◆ WORK TASK ◆
Beginning with the line below that contains "(216, 134) = (561, 106): none" and ending with the line that contains "(135, 222) = (147, 217): purple", copy every line exactly. Copy nothing else.

◆ EXERCISE DATA ◆
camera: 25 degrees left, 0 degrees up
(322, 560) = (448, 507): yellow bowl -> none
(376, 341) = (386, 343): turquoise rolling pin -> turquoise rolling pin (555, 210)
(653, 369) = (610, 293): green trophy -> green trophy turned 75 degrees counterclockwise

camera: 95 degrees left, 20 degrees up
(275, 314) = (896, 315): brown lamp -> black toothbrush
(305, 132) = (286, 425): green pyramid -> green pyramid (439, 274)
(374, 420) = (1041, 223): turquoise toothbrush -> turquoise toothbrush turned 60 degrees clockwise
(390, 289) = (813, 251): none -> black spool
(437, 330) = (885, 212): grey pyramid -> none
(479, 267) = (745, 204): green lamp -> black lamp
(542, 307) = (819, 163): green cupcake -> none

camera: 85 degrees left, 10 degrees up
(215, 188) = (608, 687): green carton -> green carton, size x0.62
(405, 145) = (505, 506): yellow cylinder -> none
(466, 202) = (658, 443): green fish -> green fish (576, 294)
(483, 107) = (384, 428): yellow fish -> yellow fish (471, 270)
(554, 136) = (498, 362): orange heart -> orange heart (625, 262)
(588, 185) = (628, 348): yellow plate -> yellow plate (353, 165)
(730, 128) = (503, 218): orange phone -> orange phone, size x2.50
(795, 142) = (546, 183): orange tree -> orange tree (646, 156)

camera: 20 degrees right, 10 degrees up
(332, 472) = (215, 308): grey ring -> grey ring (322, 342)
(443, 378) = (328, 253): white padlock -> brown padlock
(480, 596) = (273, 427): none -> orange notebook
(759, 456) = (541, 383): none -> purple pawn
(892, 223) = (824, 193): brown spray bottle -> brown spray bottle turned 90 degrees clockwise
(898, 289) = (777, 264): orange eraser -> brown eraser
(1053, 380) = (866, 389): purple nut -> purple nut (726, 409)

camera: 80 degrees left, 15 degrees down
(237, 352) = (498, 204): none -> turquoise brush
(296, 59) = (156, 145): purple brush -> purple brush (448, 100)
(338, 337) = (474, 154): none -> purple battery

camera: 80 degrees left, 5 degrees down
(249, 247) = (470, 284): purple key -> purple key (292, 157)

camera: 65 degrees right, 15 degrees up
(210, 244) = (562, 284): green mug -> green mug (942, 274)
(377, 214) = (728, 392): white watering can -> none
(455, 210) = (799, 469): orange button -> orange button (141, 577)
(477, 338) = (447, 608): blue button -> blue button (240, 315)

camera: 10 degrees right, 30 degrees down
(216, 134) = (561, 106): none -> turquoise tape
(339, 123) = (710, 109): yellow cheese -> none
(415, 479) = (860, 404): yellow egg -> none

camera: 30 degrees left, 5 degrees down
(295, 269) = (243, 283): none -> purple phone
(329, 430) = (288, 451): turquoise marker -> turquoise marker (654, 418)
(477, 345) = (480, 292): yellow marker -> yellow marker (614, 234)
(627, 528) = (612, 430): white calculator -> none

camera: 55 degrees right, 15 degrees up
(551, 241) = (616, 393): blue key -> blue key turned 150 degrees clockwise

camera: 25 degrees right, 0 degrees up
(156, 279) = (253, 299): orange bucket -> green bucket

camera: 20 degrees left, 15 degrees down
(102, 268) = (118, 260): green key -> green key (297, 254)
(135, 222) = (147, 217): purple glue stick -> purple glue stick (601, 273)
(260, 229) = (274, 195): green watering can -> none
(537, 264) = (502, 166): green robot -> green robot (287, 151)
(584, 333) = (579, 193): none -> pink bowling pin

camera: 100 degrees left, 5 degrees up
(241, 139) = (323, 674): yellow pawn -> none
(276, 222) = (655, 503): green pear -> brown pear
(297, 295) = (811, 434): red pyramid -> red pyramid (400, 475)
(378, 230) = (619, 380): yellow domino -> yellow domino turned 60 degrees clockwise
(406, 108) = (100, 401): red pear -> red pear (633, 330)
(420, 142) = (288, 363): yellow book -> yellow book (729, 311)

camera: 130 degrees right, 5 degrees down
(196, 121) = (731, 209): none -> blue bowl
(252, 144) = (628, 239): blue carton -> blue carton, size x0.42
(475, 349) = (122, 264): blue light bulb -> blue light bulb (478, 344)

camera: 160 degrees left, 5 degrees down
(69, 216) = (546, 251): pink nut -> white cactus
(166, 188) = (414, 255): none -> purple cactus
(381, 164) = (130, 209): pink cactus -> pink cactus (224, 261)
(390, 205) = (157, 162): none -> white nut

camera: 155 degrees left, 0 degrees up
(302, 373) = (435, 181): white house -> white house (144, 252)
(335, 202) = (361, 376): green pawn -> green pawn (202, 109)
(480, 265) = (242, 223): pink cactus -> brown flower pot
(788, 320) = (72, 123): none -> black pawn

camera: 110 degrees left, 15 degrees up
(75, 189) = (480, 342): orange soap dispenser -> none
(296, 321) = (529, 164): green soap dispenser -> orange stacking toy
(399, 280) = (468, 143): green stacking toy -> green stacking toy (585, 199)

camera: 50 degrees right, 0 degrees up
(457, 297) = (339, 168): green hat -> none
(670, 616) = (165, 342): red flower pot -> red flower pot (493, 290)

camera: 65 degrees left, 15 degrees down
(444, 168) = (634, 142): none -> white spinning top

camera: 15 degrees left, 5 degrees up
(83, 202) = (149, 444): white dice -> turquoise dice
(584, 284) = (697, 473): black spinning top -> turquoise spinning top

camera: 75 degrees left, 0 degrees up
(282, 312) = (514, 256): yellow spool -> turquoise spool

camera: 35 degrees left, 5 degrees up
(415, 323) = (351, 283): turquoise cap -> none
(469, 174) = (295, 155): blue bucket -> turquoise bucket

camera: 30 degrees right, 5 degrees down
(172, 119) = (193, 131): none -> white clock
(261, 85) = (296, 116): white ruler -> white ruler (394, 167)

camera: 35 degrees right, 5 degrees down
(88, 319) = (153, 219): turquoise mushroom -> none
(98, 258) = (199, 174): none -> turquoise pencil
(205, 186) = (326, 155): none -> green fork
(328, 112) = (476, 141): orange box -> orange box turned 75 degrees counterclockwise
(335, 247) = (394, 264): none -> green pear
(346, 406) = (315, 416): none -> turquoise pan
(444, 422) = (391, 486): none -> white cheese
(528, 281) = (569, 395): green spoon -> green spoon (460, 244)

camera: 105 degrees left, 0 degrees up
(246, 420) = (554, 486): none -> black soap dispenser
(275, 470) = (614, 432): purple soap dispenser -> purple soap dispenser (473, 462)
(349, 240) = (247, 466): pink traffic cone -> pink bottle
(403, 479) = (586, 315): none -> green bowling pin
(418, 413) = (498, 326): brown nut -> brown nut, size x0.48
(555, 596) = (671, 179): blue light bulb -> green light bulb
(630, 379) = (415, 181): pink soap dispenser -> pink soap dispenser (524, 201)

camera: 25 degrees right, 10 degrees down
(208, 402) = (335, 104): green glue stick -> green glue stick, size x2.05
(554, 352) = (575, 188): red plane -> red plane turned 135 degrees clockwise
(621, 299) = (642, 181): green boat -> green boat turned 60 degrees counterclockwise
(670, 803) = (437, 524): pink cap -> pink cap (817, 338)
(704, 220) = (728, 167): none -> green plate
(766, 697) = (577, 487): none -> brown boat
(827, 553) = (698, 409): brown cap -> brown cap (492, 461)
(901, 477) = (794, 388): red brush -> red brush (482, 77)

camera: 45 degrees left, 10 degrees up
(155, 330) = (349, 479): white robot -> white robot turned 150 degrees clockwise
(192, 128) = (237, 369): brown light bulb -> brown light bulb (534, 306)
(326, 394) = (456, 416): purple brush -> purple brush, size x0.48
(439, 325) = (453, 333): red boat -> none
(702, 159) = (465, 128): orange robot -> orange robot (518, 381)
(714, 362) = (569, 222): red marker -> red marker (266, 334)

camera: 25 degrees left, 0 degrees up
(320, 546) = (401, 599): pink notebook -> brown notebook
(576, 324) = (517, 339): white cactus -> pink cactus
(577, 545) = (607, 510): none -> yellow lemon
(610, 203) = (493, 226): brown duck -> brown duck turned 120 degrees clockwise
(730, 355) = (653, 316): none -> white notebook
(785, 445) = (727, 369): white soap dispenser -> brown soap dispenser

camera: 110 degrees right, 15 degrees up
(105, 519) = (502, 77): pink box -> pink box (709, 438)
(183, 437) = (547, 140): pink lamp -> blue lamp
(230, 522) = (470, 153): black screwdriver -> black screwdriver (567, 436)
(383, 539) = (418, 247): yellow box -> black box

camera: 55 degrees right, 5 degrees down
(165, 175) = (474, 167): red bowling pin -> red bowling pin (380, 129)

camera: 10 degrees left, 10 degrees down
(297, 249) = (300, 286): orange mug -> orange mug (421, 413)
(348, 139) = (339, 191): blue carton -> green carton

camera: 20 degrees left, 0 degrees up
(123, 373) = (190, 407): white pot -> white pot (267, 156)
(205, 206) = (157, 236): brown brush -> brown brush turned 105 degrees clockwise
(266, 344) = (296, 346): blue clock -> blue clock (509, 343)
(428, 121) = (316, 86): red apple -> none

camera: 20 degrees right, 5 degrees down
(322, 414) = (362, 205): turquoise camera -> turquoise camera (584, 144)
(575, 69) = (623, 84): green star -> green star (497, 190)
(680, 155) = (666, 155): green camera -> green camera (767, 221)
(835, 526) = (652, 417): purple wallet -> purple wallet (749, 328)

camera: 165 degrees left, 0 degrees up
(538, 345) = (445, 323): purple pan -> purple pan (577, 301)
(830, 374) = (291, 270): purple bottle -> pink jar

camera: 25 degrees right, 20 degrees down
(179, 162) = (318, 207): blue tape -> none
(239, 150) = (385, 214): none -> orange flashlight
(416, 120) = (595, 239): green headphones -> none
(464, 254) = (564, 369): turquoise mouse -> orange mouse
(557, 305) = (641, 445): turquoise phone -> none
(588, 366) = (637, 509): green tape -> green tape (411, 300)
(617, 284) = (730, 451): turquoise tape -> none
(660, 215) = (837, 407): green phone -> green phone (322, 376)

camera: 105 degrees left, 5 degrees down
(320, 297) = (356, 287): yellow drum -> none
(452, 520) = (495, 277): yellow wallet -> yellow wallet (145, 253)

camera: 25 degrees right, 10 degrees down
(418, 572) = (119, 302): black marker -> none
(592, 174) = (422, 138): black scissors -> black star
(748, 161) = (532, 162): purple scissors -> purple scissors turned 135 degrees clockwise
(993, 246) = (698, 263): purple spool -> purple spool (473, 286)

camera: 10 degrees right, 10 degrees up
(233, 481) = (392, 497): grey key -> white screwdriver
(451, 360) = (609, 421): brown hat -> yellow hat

◆ ANSWER BOX ◆
(216, 134) = (561, 106): none -> turquoise tape
(339, 123) = (710, 109): yellow cheese -> none
(415, 479) = (860, 404): yellow egg -> none

camera: 30 degrees left, 5 degrees down
(295, 269) = (243, 283): none -> purple phone
(329, 430) = (288, 451): turquoise marker -> turquoise marker (654, 418)
(477, 345) = (480, 292): yellow marker -> yellow marker (614, 234)
(627, 528) = (612, 430): white calculator -> none

camera: 55 degrees right, 15 degrees up
(551, 241) = (616, 393): blue key -> blue key turned 150 degrees clockwise

camera: 25 degrees right, 0 degrees up
(156, 279) = (253, 299): orange bucket -> green bucket

camera: 20 degrees left, 15 degrees down
(102, 268) = (118, 260): green key -> green key (297, 254)
(135, 222) = (147, 217): purple glue stick -> purple glue stick (601, 273)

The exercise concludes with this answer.